DIRECTIONS FOR THIS TASK — Scan the records for lines with the word "capsule", and copy every such line.

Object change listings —
■ ■ ■
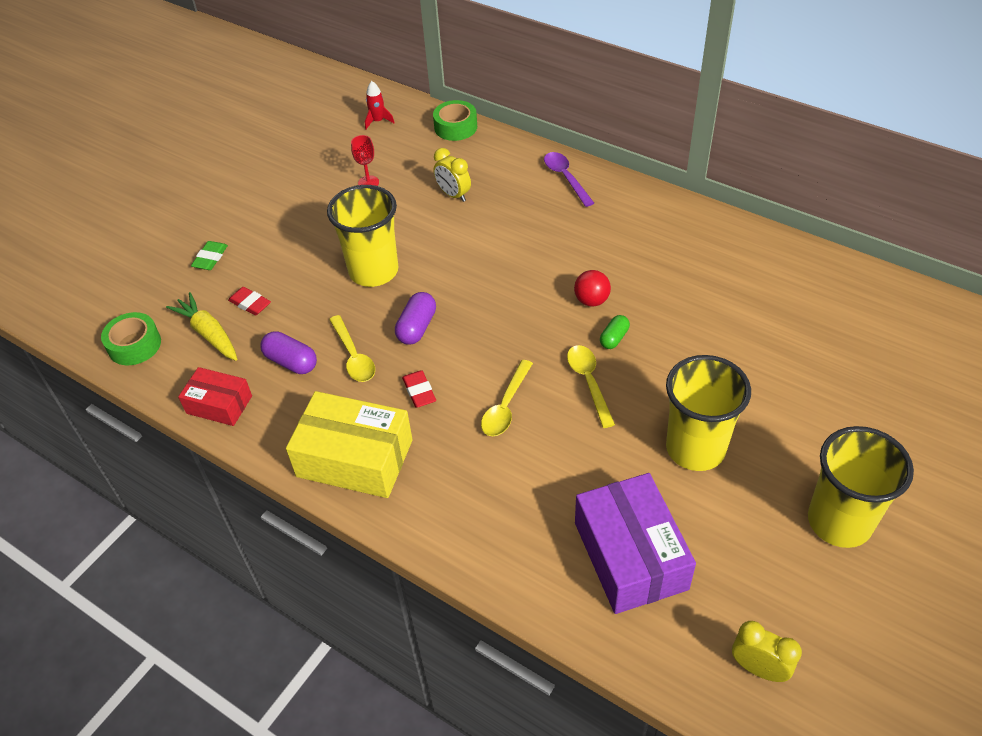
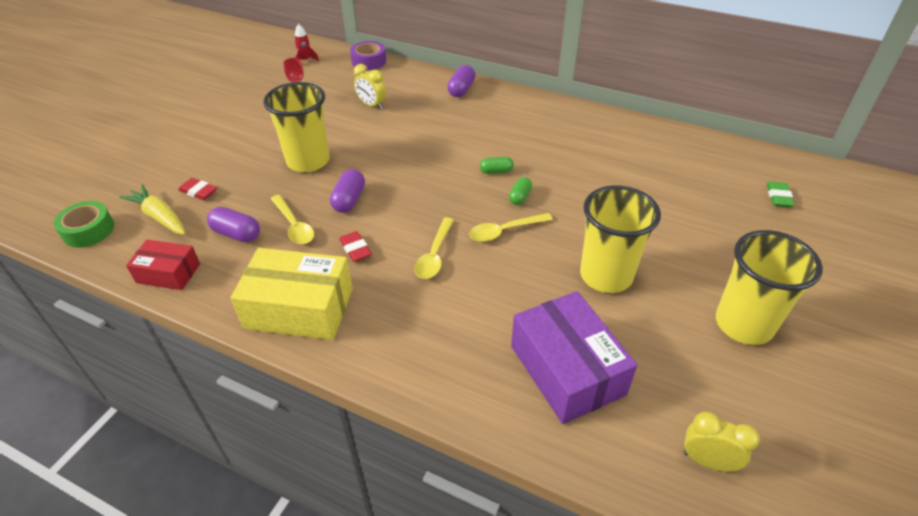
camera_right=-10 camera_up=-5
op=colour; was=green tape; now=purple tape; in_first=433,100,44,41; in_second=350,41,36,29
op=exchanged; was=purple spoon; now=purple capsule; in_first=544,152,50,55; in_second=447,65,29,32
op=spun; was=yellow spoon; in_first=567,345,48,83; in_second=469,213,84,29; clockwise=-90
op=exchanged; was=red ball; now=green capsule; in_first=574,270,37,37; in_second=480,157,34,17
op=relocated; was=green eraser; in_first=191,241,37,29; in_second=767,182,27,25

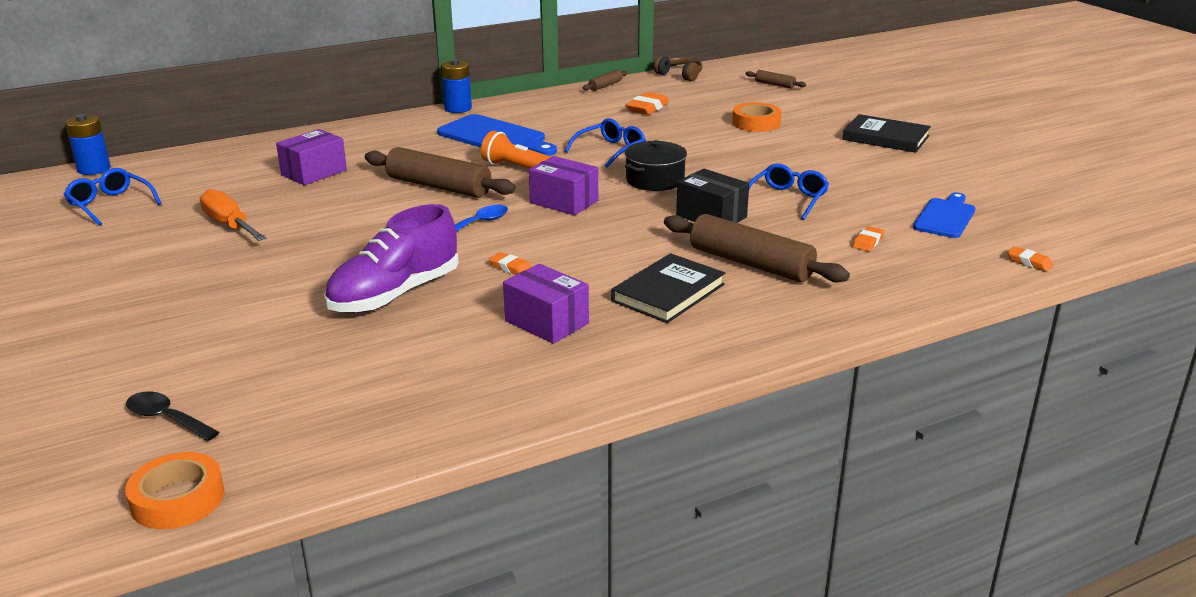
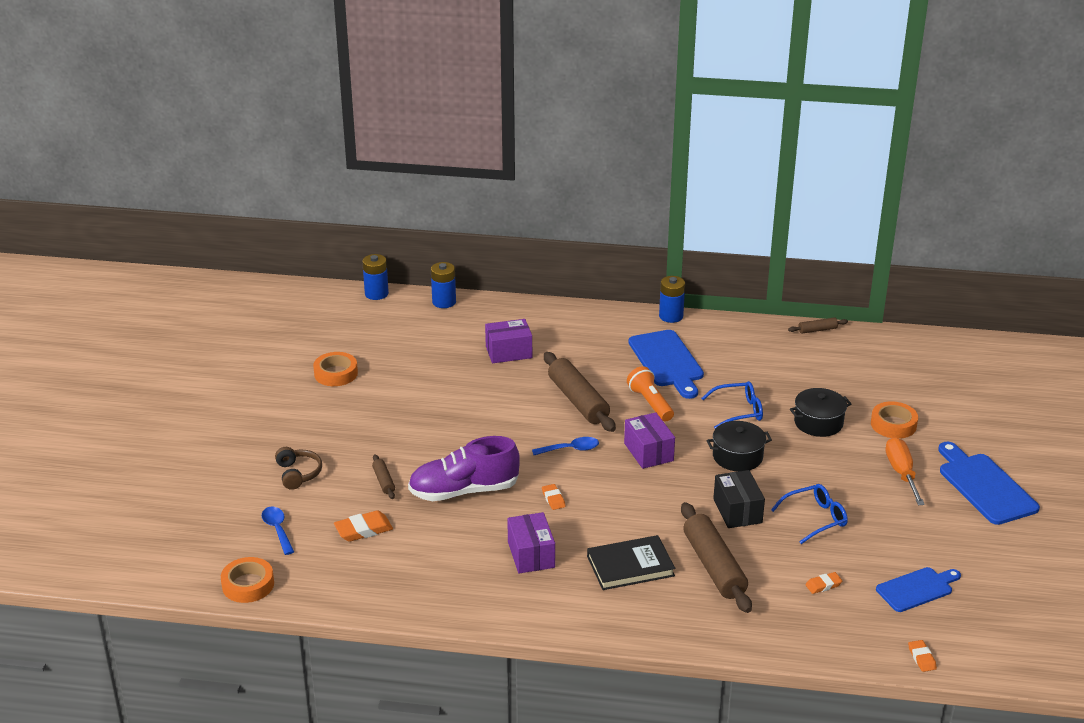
camera_right=35 camera_up=5
op=colour; was=black spoon; now=blue spoon; in_first=126,391,93,50; in_second=262,506,32,49
op=relocated; was=brown headphones; in_first=654,56,48,25; in_second=275,447,47,43
op=appeared; now=orange tape; in_second=313,352,45,34
op=relocated; was=orange eraser; in_first=626,92,43,23; in_second=334,510,59,32
op=relocated; was=brown rolling pin; in_first=746,70,60,19; in_second=372,454,23,45
op=appeared; now=blue battery; in_second=431,262,25,46
op=appeared; now=black pot; in_second=790,388,61,49
op=relocated; was=orange screwdriver; in_first=200,189,66,52; in_second=886,437,39,68
op=exchanged; was=black book; now=blue cutting board; in_first=843,114,88,39; in_second=938,442,102,83
op=missing; was=blue glasses; in_first=63,168,99,58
■ ■ ■
SOLUTION —
op=exchanged; was=purple spoon; now=purple capsule; in_first=544,152,50,55; in_second=447,65,29,32
op=exchanged; was=red ball; now=green capsule; in_first=574,270,37,37; in_second=480,157,34,17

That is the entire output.